### Exercise task:
Transcribe every line, keeping it exact.

### Raw data:
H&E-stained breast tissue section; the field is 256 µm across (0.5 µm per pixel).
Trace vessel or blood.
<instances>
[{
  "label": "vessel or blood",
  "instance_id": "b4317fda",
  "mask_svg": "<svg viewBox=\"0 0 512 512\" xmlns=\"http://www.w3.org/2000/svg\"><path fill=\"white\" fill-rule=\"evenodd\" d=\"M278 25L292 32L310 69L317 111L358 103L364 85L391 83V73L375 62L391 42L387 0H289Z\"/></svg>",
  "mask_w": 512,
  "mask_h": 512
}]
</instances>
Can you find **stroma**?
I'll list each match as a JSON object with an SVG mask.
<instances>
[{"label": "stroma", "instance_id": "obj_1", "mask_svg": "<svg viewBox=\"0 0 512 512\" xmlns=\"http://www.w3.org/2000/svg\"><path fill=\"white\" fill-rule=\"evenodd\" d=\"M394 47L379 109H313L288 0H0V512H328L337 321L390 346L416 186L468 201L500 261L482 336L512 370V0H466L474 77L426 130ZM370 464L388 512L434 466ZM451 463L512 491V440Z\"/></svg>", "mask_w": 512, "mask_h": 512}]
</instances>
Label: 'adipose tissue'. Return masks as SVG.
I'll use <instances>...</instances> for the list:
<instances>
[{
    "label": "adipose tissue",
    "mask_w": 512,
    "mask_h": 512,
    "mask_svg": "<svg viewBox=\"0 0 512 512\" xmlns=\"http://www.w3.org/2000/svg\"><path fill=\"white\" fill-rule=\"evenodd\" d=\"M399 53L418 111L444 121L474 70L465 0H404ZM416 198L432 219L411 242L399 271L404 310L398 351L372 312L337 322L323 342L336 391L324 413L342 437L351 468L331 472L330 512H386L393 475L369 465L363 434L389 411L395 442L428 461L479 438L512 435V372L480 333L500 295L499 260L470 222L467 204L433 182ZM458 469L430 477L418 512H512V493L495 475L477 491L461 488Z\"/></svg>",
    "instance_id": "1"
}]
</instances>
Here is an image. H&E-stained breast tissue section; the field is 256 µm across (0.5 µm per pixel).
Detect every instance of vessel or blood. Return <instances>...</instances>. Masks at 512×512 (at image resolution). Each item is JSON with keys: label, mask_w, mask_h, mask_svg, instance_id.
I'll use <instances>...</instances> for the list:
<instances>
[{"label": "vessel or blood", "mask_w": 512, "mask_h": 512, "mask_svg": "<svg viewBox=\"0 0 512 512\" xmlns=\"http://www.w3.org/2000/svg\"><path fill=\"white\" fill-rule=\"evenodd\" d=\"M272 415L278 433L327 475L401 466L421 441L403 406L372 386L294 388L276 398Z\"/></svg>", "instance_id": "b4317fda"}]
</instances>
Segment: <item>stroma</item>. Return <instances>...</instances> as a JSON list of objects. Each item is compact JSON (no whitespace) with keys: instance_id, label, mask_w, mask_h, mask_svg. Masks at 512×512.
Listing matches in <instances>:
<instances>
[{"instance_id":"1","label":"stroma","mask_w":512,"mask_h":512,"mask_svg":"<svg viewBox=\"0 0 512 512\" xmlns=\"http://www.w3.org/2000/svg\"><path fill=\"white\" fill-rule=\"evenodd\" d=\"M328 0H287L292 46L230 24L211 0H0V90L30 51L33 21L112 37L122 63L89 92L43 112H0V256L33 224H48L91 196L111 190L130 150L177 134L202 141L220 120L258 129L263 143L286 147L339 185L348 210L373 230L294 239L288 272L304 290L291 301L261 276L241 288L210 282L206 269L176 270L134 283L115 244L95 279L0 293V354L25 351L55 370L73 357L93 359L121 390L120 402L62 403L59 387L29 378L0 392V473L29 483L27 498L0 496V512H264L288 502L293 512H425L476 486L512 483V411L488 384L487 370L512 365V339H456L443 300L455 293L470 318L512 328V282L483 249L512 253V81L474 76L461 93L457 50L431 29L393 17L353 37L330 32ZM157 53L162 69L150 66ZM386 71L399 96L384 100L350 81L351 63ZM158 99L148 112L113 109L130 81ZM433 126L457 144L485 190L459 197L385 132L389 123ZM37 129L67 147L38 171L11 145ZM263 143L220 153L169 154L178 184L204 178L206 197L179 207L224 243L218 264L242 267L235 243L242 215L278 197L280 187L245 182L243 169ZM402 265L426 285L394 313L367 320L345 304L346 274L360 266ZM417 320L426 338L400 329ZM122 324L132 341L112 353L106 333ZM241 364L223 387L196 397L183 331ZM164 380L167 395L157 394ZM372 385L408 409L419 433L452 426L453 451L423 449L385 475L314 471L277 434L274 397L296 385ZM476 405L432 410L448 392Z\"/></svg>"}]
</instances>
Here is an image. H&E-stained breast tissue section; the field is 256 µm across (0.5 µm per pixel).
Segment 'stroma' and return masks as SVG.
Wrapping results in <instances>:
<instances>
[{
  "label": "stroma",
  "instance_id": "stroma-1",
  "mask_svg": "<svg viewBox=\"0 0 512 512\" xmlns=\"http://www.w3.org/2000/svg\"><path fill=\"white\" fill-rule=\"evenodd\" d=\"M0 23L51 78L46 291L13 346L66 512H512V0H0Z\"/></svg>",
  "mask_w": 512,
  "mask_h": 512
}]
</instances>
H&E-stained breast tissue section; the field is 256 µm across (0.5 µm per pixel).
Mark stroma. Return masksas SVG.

### Answer to this exercise:
H&E-stained breast tissue section; the field is 256 µm across (0.5 µm per pixel).
Trace vessel or blood.
<instances>
[{
  "label": "vessel or blood",
  "instance_id": "b4317fda",
  "mask_svg": "<svg viewBox=\"0 0 512 512\" xmlns=\"http://www.w3.org/2000/svg\"><path fill=\"white\" fill-rule=\"evenodd\" d=\"M278 25L292 32L310 69L317 111L358 103L364 85L391 83V73L375 62L391 42L387 0H289Z\"/></svg>",
  "mask_w": 512,
  "mask_h": 512
}]
</instances>
Can you find **stroma**?
I'll list each match as a JSON object with an SVG mask.
<instances>
[{"label": "stroma", "instance_id": "obj_1", "mask_svg": "<svg viewBox=\"0 0 512 512\" xmlns=\"http://www.w3.org/2000/svg\"><path fill=\"white\" fill-rule=\"evenodd\" d=\"M394 47L379 109H313L288 0H0V512H328L337 321L390 346L416 186L468 201L500 261L482 336L512 370V0H466L474 77L426 130ZM370 464L388 512L434 466ZM451 463L512 491V440Z\"/></svg>", "mask_w": 512, "mask_h": 512}]
</instances>
Label: 'adipose tissue'. Return masks as SVG.
I'll use <instances>...</instances> for the list:
<instances>
[{
    "label": "adipose tissue",
    "mask_w": 512,
    "mask_h": 512,
    "mask_svg": "<svg viewBox=\"0 0 512 512\" xmlns=\"http://www.w3.org/2000/svg\"><path fill=\"white\" fill-rule=\"evenodd\" d=\"M399 53L418 111L444 121L474 70L465 0H404ZM416 198L432 219L411 242L399 271L404 310L398 351L372 312L337 322L323 342L336 391L324 413L342 437L351 468L331 472L330 512H386L393 475L369 465L363 434L389 411L395 442L428 461L479 438L512 435V372L480 333L500 295L499 260L470 222L467 204L433 182ZM458 469L430 477L418 512H512V493L495 475L477 491L461 488Z\"/></svg>",
    "instance_id": "1"
}]
</instances>
Here is an image. H&E-stained breast tissue section; the field is 256 µm across (0.5 µm per pixel).
Detect every instance of vessel or blood. Return <instances>...</instances>. Masks at 512×512 (at image resolution). Each item is JSON with keys: label, mask_w, mask_h, mask_svg, instance_id.
I'll use <instances>...</instances> for the list:
<instances>
[{"label": "vessel or blood", "mask_w": 512, "mask_h": 512, "mask_svg": "<svg viewBox=\"0 0 512 512\" xmlns=\"http://www.w3.org/2000/svg\"><path fill=\"white\" fill-rule=\"evenodd\" d=\"M272 415L278 433L327 475L401 466L421 441L403 406L372 386L294 388L276 398Z\"/></svg>", "instance_id": "b4317fda"}]
</instances>
Segment: <item>stroma</item>. Return <instances>...</instances> as a JSON list of objects. Each item is compact JSON (no whitespace) with keys: instance_id, label, mask_w, mask_h, mask_svg. Masks at 512×512.
Listing matches in <instances>:
<instances>
[{"instance_id":"1","label":"stroma","mask_w":512,"mask_h":512,"mask_svg":"<svg viewBox=\"0 0 512 512\" xmlns=\"http://www.w3.org/2000/svg\"><path fill=\"white\" fill-rule=\"evenodd\" d=\"M328 0H287L292 46L230 24L211 0H0V90L30 51L33 21L112 37L122 63L89 92L43 112H0V256L33 224H48L91 196L111 190L130 150L177 134L202 141L220 120L258 129L263 143L286 147L339 185L348 210L373 230L294 239L288 272L304 290L291 301L261 276L241 288L210 282L206 269L176 270L134 283L115 244L95 279L0 293V354L25 351L55 370L73 357L93 359L121 390L120 402L62 403L59 387L29 378L0 392V473L29 483L27 498L0 496V512H264L288 502L293 512H425L476 486L512 483V411L488 384L487 370L512 365V339H456L443 300L455 293L470 318L512 328V282L483 249L512 253V81L474 76L461 93L457 50L431 29L393 17L353 37L330 32ZM157 53L162 69L150 66ZM386 71L399 96L384 100L350 81L351 63ZM158 99L148 112L113 109L130 81ZM433 126L457 144L485 190L459 197L385 132L389 123ZM37 129L67 147L38 171L11 145ZM263 143L220 153L169 154L178 184L204 178L206 197L179 207L224 243L218 264L242 267L235 243L242 215L278 197L280 187L245 182L243 169ZM402 265L426 285L394 313L367 320L345 304L346 274L360 266ZM417 320L426 338L400 329ZM122 324L132 341L112 353L106 333ZM241 364L223 387L196 397L183 331ZM164 380L167 395L157 394ZM372 385L408 409L419 433L452 426L453 451L423 449L385 475L314 471L277 434L274 397L296 385ZM476 405L432 410L448 392Z\"/></svg>"}]
</instances>
Here is an image. H&E-stained breast tissue section; the field is 256 µm across (0.5 µm per pixel).
Segment 'stroma' and return masks as SVG.
Wrapping results in <instances>:
<instances>
[{
  "label": "stroma",
  "instance_id": "stroma-1",
  "mask_svg": "<svg viewBox=\"0 0 512 512\" xmlns=\"http://www.w3.org/2000/svg\"><path fill=\"white\" fill-rule=\"evenodd\" d=\"M0 23L51 78L46 291L13 346L66 512H512V0H0Z\"/></svg>",
  "mask_w": 512,
  "mask_h": 512
}]
</instances>
H&E-stained breast tissue section; the field is 256 µm across (0.5 µm per pixel).
Mark stroma. Return masksas SVG.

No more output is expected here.